• _WHAT IS REQUIRED_: With the pictures removed, please write out every line below exactly as given.
++++ AVAILABLE RECORDS ++++
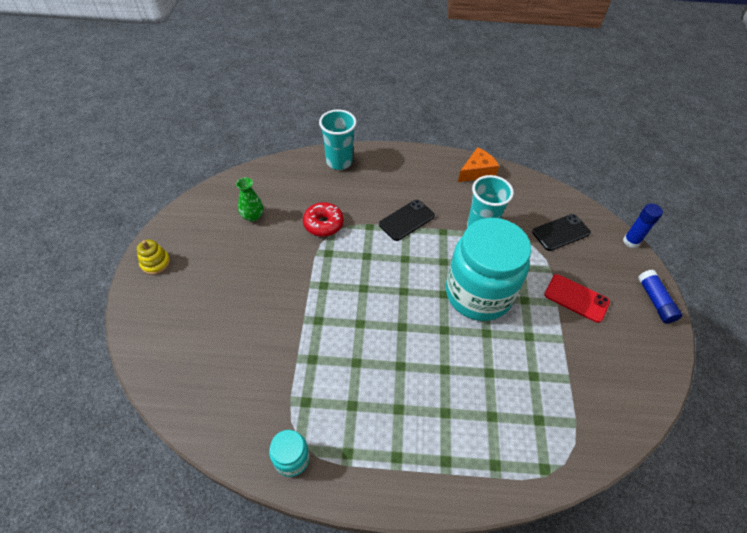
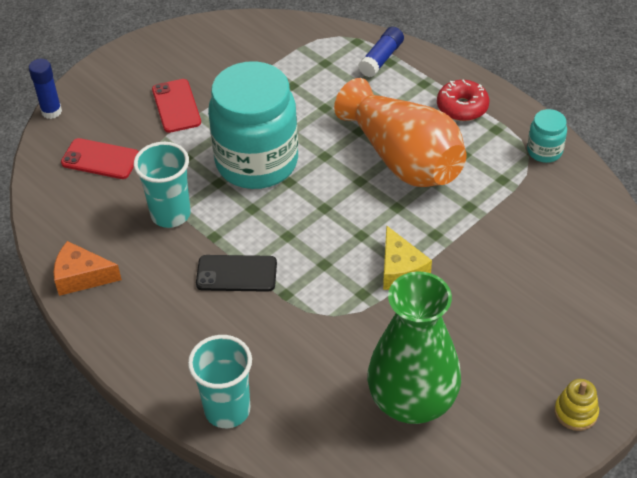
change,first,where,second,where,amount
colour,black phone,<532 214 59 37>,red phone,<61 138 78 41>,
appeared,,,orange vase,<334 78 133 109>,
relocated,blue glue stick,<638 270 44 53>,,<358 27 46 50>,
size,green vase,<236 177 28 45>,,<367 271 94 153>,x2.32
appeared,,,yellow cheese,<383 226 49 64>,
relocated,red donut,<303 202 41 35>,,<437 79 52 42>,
++++
• _REPLY TO THE EXERCISE_:
change,first,where,second,where,amount
colour,black phone,<532 214 59 37>,red phone,<61 138 78 41>,
appeared,,,orange vase,<334 78 133 109>,
relocated,blue glue stick,<638 270 44 53>,,<358 27 46 50>,
size,green vase,<236 177 28 45>,,<367 271 94 153>,x2.32
appeared,,,yellow cheese,<383 226 49 64>,
relocated,red donut,<303 202 41 35>,,<437 79 52 42>,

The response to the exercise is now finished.